### Problem requirements
From the entries that follow, copy exactly the lines beginning at the line holding "(336, 215) = (208, 258): yellow pawn -> none" and continuing through the line holding "(96, 354) = (282, 292): purple".

[Object change listings]
[Start of section]

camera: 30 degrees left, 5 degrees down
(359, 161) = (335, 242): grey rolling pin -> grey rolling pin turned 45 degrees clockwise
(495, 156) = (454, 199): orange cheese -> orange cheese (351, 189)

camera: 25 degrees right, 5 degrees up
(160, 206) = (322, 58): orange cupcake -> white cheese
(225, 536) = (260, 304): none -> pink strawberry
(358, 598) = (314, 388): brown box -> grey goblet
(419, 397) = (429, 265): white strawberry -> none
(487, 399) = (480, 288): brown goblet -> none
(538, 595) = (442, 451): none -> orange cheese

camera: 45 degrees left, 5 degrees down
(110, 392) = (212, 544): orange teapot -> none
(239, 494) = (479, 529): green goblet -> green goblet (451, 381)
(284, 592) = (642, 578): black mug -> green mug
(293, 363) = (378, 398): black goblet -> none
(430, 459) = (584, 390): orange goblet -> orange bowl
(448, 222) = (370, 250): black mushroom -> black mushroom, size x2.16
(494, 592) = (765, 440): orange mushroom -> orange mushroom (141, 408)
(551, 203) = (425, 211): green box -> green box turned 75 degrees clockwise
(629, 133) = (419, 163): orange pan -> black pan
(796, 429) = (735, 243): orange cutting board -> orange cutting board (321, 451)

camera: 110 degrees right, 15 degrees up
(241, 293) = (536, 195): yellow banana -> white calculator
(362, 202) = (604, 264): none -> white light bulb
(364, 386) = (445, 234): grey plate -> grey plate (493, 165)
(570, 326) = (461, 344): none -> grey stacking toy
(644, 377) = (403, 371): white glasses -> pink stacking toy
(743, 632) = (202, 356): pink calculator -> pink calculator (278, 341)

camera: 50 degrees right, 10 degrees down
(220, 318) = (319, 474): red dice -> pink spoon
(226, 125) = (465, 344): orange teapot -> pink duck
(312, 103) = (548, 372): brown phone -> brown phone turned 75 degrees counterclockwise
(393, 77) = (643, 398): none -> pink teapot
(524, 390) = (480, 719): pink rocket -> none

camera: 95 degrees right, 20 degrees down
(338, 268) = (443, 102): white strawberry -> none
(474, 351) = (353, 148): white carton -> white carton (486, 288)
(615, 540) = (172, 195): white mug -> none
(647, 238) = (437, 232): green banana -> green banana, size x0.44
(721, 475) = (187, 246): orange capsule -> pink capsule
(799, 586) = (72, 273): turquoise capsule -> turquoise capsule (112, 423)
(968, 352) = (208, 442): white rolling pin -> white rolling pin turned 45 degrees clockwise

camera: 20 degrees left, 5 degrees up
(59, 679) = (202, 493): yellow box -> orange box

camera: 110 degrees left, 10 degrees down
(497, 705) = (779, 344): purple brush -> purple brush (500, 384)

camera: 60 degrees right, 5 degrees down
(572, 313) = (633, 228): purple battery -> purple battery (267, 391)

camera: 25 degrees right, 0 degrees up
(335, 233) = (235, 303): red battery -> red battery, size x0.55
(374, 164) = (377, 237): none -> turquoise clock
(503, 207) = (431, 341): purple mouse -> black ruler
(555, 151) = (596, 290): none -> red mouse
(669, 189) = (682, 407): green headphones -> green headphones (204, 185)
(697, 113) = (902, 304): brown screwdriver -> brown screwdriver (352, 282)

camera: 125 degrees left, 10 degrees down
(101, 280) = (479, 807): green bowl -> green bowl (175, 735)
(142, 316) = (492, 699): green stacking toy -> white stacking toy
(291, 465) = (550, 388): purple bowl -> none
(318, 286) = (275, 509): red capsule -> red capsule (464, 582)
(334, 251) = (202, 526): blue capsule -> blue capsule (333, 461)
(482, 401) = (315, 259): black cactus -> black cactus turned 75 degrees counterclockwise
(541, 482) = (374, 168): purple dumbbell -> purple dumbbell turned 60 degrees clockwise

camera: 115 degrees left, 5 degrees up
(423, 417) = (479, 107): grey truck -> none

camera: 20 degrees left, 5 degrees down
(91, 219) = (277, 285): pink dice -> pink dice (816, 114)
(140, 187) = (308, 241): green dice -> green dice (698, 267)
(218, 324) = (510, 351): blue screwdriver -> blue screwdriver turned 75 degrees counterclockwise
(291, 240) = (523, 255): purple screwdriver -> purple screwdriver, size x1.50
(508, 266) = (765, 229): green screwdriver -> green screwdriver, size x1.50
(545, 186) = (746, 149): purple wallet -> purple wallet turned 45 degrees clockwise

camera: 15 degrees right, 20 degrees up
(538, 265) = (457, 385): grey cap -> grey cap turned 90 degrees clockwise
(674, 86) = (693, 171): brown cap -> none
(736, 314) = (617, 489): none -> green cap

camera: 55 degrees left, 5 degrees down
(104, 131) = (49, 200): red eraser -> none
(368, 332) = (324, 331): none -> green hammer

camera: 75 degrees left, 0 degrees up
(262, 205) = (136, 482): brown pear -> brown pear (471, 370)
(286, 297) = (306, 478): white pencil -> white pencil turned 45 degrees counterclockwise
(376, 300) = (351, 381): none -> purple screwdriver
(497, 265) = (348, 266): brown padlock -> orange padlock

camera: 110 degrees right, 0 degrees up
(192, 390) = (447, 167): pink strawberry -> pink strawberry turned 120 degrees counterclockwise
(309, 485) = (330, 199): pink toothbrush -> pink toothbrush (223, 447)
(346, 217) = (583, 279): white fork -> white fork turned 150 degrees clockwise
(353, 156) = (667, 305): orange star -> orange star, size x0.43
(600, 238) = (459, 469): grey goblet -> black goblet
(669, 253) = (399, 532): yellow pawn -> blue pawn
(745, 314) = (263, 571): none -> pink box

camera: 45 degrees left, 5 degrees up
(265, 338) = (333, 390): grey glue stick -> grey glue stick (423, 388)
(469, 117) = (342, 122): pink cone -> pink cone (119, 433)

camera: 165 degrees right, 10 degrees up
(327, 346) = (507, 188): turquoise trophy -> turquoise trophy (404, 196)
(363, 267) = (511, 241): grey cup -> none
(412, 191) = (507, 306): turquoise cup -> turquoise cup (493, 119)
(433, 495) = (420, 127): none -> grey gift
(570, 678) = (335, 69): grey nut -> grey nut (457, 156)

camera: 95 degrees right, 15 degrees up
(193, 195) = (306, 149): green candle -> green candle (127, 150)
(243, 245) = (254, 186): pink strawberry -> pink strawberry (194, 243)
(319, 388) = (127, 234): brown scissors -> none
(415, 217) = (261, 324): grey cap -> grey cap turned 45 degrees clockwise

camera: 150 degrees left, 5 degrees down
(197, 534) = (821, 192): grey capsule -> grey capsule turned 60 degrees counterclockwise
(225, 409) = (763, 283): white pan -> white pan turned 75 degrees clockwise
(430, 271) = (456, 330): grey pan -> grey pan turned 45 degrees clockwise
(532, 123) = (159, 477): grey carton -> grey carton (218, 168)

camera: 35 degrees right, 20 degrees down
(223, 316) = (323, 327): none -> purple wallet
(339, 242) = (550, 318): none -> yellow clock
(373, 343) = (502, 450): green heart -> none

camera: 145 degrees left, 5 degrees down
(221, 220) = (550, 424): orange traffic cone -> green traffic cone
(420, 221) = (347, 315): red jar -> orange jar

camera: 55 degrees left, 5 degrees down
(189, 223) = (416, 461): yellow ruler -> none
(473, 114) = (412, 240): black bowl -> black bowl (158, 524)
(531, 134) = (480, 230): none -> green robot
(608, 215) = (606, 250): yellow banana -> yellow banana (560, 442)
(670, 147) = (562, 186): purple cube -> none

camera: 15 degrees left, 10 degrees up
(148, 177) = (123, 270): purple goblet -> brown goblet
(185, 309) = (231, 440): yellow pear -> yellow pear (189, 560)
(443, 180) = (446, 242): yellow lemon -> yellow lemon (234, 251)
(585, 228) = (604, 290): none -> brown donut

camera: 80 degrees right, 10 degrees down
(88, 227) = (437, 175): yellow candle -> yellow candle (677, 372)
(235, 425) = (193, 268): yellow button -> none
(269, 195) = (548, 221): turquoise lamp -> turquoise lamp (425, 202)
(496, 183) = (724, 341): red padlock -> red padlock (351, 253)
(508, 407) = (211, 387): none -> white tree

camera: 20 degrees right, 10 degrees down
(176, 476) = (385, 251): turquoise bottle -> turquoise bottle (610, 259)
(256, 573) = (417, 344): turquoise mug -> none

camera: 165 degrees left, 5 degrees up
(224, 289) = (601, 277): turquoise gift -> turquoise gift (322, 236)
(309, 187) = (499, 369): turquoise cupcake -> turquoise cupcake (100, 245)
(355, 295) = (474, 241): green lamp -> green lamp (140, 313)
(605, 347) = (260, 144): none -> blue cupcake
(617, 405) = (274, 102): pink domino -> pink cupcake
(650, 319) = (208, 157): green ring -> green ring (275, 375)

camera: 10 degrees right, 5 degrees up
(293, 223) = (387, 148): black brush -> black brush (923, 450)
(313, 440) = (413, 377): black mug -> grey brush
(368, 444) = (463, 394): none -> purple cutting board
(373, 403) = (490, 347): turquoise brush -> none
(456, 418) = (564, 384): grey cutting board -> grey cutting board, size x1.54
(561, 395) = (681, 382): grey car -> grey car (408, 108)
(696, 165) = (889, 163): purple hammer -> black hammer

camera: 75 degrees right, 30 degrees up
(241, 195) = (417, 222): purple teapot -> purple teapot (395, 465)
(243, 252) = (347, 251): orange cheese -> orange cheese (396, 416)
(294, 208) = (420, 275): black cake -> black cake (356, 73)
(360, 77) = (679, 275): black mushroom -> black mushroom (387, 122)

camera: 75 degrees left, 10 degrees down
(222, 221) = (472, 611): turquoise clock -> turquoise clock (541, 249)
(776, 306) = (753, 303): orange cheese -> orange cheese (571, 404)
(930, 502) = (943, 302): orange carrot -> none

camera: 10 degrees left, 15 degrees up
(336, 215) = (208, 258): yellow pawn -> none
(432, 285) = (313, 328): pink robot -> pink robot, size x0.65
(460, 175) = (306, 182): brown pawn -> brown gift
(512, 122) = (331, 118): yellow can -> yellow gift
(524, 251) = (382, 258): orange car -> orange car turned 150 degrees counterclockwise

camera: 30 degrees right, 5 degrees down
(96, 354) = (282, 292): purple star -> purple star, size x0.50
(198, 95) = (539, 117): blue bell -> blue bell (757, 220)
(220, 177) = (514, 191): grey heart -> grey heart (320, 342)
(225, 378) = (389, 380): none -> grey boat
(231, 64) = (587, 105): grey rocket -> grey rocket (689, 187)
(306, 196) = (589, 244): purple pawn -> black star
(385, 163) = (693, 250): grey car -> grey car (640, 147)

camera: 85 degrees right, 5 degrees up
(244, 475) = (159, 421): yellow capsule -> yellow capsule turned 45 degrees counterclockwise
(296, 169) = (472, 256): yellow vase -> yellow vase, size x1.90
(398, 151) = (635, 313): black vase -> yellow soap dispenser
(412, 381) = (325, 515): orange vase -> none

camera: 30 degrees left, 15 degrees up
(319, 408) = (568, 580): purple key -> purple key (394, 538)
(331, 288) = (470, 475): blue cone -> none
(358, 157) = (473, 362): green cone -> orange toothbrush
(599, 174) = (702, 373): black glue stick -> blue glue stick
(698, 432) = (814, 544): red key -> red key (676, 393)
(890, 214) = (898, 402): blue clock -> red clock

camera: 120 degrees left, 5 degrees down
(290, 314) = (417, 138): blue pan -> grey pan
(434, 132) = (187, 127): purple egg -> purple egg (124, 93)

[End of section]

### Task response
(336, 215) = (208, 258): yellow pawn -> none
(432, 285) = (313, 328): pink robot -> pink robot, size x0.65
(460, 175) = (306, 182): brown pawn -> brown gift
(512, 122) = (331, 118): yellow can -> yellow gift
(524, 251) = (382, 258): orange car -> orange car turned 150 degrees counterclockwise

camera: 30 degrees right, 5 degrees down
(96, 354) = (282, 292): purple star -> purple star, size x0.50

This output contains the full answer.